Top of Information given
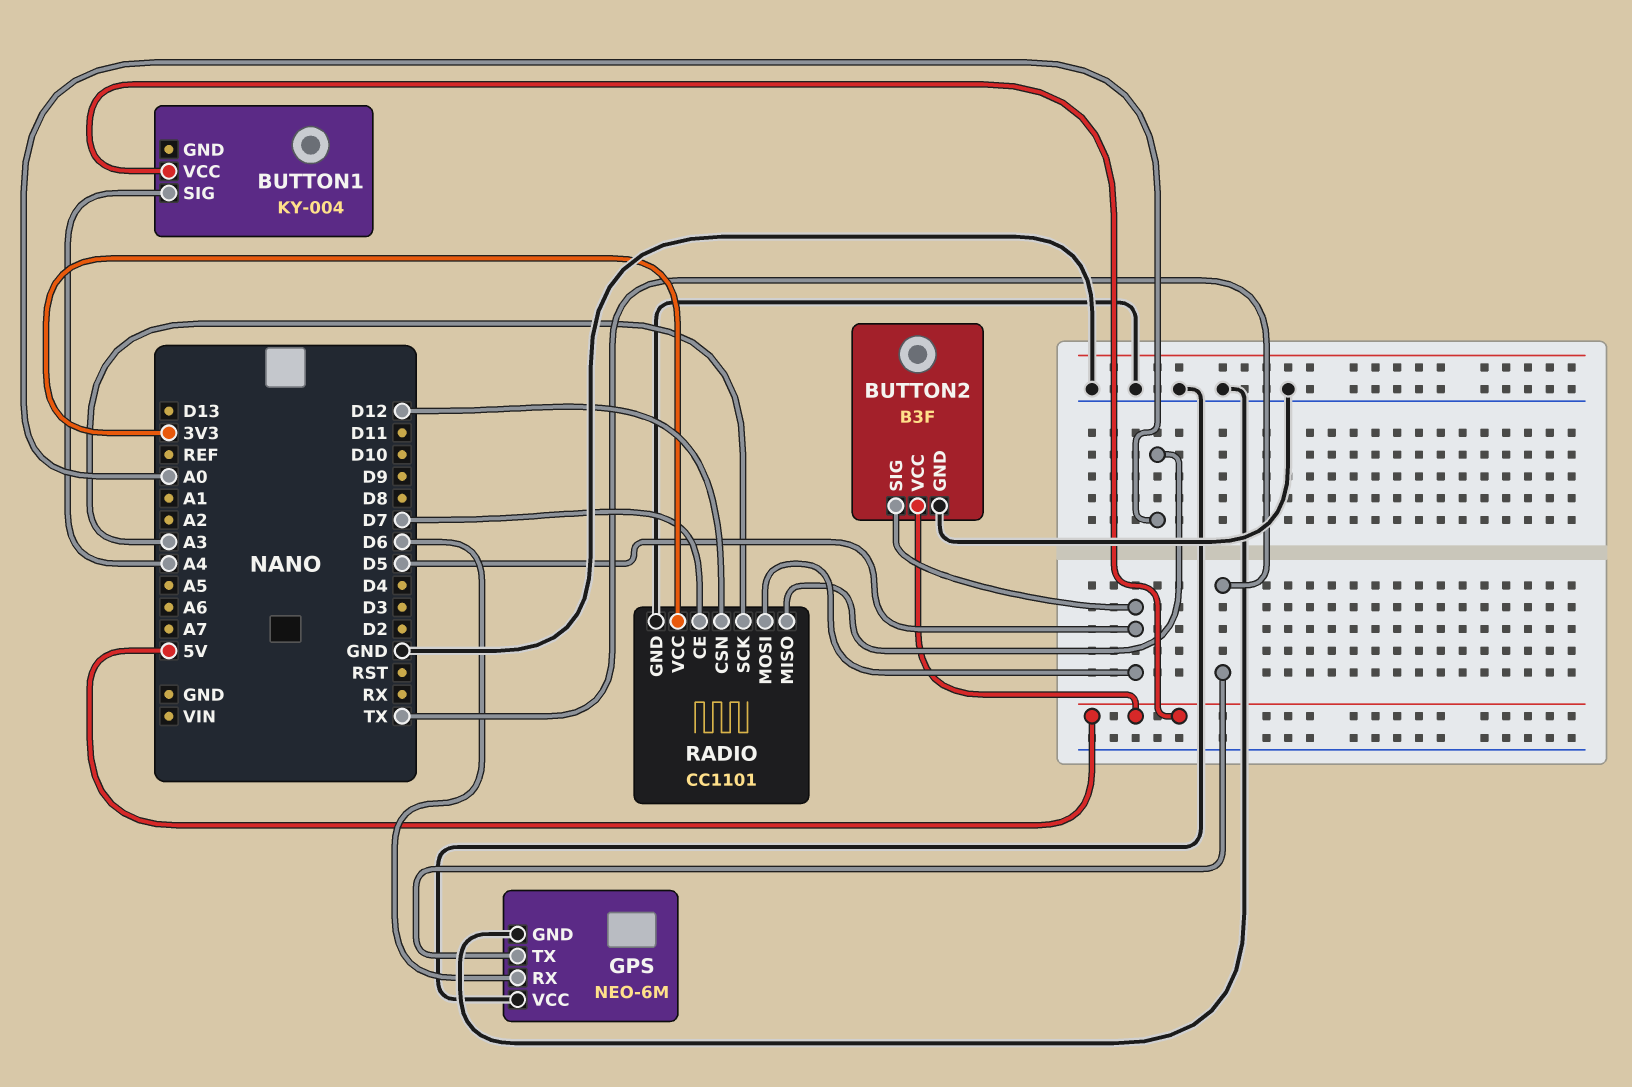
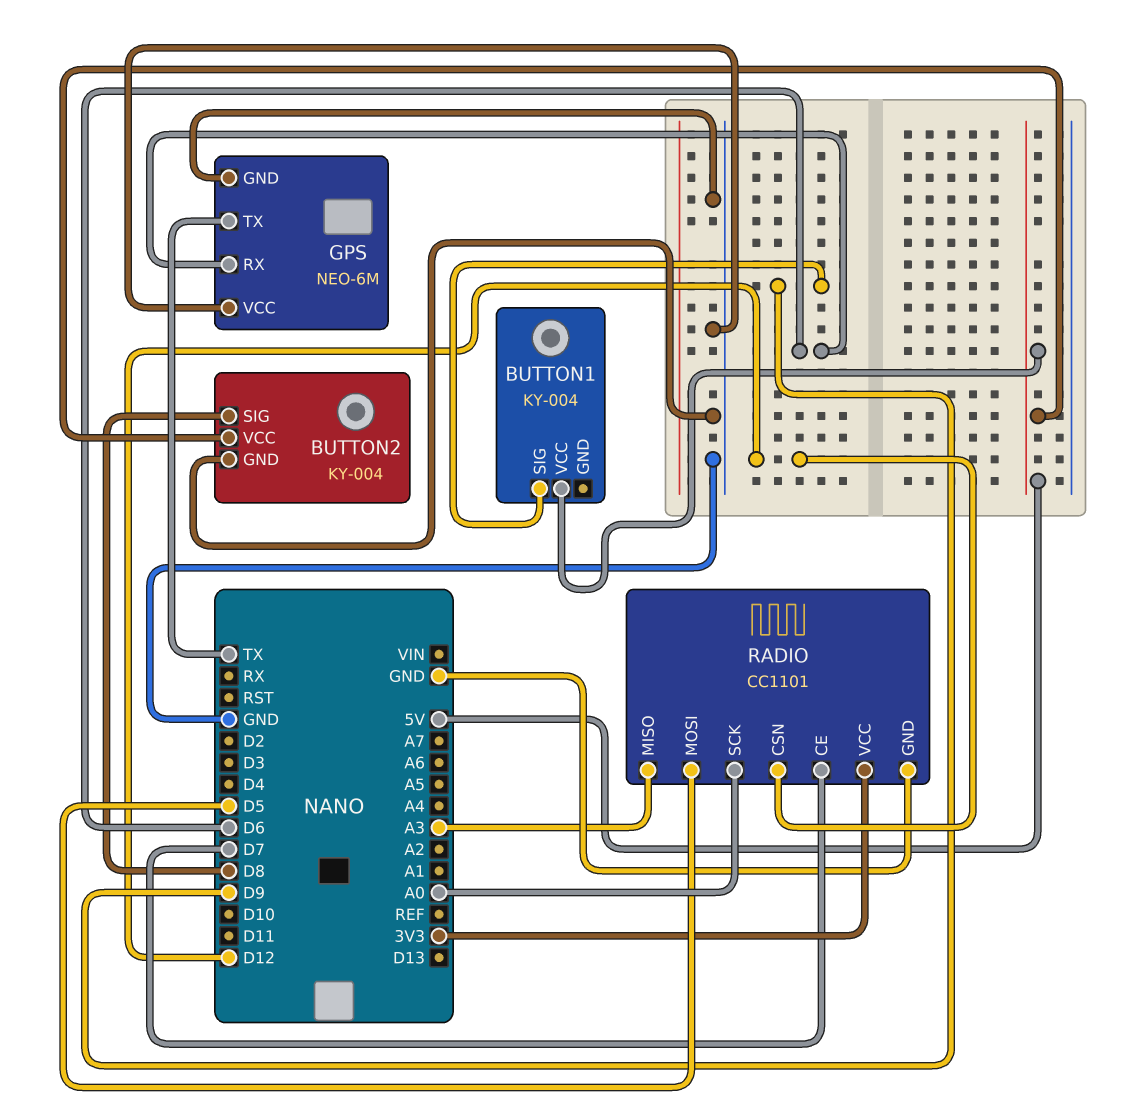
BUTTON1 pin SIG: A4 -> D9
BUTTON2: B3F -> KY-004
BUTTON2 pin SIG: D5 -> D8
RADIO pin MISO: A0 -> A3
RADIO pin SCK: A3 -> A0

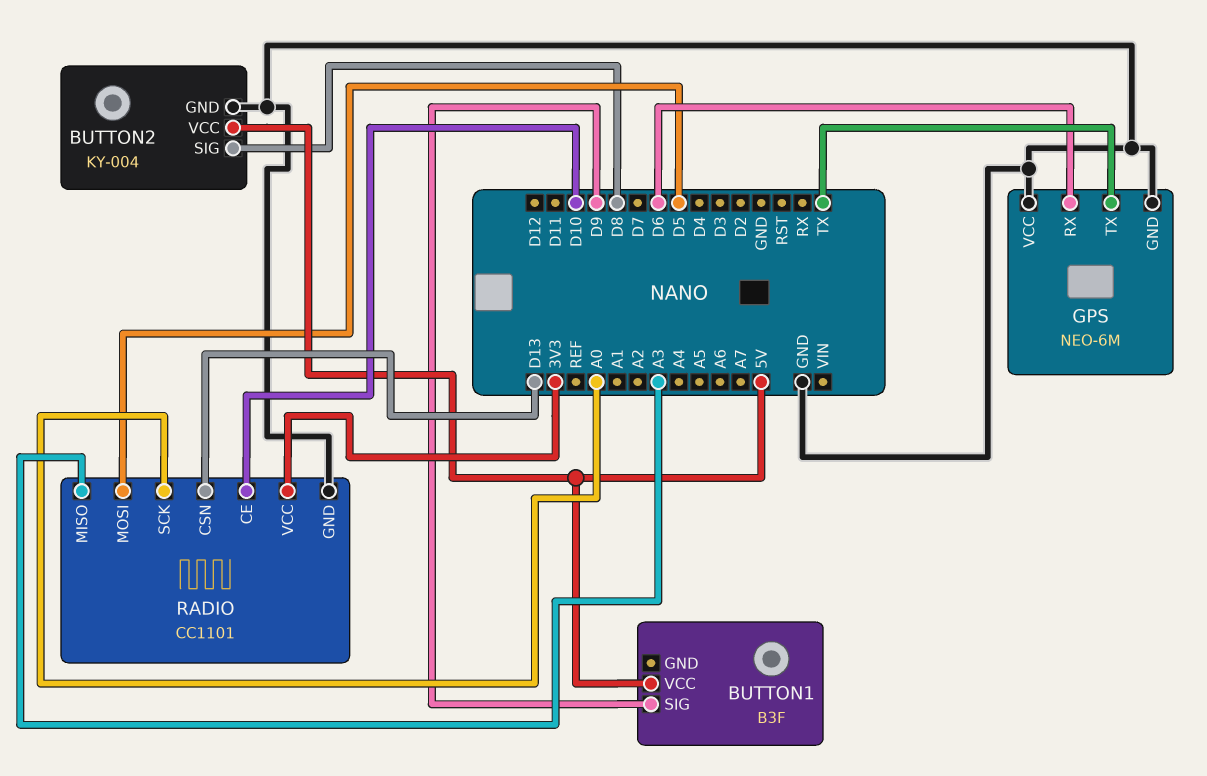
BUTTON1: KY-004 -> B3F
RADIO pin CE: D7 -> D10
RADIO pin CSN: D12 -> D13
Bottom of Information given
Instructions for the task => Lines from the one with "BUTTON2: B3F -> KY-004" through the final line of the records are the whole answer; print them exactly, minus any pictures.

Solution =>
BUTTON2: B3F -> KY-004
BUTTON2 pin SIG: D5 -> D8
RADIO pin MISO: A0 -> A3
RADIO pin SCK: A3 -> A0

BUTTON1: KY-004 -> B3F
RADIO pin CE: D7 -> D10
RADIO pin CSN: D12 -> D13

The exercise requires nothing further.